Exercise directions: Say how many lines of the entries below include "VEXT", giving nothing but that number.

[Version comparison data]
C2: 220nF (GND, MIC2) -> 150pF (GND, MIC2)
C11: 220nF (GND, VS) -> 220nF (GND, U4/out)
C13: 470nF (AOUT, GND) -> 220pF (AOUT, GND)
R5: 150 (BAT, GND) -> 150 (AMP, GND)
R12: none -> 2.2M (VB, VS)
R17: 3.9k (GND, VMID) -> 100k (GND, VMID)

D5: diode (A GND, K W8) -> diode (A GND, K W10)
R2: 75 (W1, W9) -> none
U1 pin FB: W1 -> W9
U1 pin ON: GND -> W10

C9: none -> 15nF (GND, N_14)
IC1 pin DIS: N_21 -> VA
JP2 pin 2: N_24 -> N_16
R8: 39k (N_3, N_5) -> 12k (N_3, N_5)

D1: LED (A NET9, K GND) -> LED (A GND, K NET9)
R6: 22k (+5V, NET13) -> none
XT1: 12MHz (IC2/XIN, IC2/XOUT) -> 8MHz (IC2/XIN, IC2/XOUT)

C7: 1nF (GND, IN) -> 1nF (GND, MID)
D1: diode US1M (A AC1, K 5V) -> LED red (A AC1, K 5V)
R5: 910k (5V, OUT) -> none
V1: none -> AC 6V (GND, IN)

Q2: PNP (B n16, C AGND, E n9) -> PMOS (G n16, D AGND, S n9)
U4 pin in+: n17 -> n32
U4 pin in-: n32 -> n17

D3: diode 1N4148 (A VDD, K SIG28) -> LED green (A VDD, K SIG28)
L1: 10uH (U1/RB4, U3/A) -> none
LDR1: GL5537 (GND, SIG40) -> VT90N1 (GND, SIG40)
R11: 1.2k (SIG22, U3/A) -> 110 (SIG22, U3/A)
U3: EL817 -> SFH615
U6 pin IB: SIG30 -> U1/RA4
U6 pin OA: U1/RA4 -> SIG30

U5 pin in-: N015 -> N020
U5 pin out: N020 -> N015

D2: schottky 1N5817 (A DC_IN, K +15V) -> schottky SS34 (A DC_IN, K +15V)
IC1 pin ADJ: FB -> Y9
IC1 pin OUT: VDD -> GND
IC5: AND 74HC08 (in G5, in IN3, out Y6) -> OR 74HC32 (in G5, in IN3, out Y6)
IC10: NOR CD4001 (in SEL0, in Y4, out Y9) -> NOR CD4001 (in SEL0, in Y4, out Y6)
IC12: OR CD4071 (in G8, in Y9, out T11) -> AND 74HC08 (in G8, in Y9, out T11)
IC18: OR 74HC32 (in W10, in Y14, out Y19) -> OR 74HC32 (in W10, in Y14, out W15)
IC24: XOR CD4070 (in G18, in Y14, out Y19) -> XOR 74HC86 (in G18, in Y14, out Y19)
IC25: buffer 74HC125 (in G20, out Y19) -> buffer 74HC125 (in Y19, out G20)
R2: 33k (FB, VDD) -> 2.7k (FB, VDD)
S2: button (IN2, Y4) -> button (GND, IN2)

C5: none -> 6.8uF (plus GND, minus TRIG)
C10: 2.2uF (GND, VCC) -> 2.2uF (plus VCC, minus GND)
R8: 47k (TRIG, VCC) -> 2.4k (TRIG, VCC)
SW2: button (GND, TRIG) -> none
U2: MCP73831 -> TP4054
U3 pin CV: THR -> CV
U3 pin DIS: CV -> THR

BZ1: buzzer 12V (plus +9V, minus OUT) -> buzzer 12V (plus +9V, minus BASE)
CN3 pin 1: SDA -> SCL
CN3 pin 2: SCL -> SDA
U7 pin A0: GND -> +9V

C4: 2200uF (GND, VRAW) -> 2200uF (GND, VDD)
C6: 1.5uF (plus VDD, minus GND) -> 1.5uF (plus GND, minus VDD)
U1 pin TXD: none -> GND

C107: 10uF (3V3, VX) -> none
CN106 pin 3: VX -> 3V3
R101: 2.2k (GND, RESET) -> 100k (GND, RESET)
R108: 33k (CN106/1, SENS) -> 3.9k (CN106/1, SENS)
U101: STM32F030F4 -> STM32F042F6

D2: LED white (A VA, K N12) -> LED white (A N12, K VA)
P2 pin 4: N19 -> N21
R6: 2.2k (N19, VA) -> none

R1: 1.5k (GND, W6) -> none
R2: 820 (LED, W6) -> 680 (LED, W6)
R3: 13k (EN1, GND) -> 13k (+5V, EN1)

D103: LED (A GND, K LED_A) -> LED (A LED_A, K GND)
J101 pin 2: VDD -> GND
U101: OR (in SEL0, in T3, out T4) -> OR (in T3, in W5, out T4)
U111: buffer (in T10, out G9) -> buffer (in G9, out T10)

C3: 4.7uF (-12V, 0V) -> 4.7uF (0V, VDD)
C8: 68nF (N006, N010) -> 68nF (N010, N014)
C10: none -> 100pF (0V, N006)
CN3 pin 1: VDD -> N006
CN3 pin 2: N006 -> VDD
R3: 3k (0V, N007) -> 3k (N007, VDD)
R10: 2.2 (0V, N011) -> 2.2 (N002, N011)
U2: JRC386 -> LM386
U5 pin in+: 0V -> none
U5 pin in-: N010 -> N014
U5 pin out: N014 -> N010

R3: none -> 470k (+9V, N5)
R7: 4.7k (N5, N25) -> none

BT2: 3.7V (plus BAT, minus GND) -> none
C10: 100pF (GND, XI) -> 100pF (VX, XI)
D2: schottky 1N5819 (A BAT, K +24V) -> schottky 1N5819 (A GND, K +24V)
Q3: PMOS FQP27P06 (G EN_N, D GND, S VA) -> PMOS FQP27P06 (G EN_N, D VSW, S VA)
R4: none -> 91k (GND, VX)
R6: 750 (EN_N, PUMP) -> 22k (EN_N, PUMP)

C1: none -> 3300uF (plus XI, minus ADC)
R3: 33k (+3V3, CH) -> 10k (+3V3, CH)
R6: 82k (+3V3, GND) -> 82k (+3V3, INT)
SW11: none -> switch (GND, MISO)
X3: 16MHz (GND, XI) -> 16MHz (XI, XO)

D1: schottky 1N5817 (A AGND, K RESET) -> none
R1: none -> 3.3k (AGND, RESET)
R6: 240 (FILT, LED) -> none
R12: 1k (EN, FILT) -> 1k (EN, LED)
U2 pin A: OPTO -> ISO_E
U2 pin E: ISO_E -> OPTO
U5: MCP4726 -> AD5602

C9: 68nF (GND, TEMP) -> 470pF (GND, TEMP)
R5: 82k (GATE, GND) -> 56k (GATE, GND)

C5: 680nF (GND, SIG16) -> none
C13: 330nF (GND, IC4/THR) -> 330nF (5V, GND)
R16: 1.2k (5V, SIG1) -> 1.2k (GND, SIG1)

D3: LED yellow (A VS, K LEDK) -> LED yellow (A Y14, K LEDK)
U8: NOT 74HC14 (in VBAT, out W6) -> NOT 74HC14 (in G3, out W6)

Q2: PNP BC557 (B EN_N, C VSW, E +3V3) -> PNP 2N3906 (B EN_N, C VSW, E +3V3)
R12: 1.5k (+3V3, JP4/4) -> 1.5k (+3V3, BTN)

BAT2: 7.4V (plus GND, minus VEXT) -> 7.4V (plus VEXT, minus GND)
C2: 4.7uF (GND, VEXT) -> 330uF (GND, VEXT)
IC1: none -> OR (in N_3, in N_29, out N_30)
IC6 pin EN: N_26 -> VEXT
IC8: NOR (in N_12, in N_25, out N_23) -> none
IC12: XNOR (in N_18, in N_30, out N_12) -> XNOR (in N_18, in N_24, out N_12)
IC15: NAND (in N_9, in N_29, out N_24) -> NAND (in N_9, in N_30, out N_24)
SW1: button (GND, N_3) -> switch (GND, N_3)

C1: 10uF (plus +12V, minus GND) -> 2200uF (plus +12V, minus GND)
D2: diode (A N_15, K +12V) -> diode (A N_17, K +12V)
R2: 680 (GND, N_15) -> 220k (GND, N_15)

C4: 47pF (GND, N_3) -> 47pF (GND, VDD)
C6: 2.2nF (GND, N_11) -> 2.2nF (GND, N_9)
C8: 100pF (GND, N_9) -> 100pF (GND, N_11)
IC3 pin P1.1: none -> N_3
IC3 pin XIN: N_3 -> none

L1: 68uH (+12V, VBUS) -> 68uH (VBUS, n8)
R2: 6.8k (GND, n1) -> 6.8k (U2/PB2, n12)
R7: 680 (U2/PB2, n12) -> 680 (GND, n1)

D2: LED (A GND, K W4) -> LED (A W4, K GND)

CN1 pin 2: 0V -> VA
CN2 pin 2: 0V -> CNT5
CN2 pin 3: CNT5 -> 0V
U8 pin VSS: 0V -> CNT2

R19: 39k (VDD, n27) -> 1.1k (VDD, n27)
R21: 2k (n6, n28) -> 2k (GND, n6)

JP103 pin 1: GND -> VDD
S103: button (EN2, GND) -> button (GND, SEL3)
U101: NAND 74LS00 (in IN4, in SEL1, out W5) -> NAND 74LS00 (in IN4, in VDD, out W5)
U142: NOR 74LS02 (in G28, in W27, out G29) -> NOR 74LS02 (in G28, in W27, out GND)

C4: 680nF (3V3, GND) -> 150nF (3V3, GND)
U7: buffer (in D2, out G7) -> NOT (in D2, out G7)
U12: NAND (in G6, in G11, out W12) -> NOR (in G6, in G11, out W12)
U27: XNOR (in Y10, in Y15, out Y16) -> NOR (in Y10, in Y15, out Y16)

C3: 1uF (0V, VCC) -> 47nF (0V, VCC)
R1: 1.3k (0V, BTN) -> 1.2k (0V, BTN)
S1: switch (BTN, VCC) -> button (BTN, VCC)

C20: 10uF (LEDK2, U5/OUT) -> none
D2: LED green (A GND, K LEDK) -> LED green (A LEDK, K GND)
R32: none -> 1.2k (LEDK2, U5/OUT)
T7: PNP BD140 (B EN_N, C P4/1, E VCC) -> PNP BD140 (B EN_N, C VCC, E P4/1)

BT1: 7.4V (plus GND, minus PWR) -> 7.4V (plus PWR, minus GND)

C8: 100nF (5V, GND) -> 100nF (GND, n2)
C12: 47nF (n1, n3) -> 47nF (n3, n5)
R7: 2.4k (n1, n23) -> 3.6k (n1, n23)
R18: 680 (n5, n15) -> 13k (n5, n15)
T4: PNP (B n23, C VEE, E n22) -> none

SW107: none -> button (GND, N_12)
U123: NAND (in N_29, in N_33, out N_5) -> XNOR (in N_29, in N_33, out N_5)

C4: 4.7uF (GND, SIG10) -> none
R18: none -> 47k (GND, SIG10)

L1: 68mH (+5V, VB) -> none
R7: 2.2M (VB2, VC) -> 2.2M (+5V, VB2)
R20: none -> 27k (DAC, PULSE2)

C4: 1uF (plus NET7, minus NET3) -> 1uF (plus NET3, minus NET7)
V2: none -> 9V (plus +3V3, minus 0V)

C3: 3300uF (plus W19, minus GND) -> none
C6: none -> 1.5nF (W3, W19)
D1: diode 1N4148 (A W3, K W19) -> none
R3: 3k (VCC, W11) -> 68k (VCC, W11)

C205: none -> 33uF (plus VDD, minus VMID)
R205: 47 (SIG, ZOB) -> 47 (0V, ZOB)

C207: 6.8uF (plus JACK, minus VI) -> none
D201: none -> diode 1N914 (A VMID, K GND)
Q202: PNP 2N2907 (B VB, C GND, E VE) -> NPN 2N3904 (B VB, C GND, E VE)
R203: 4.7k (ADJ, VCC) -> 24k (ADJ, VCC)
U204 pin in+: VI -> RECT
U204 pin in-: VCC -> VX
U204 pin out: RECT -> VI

Written solution: 3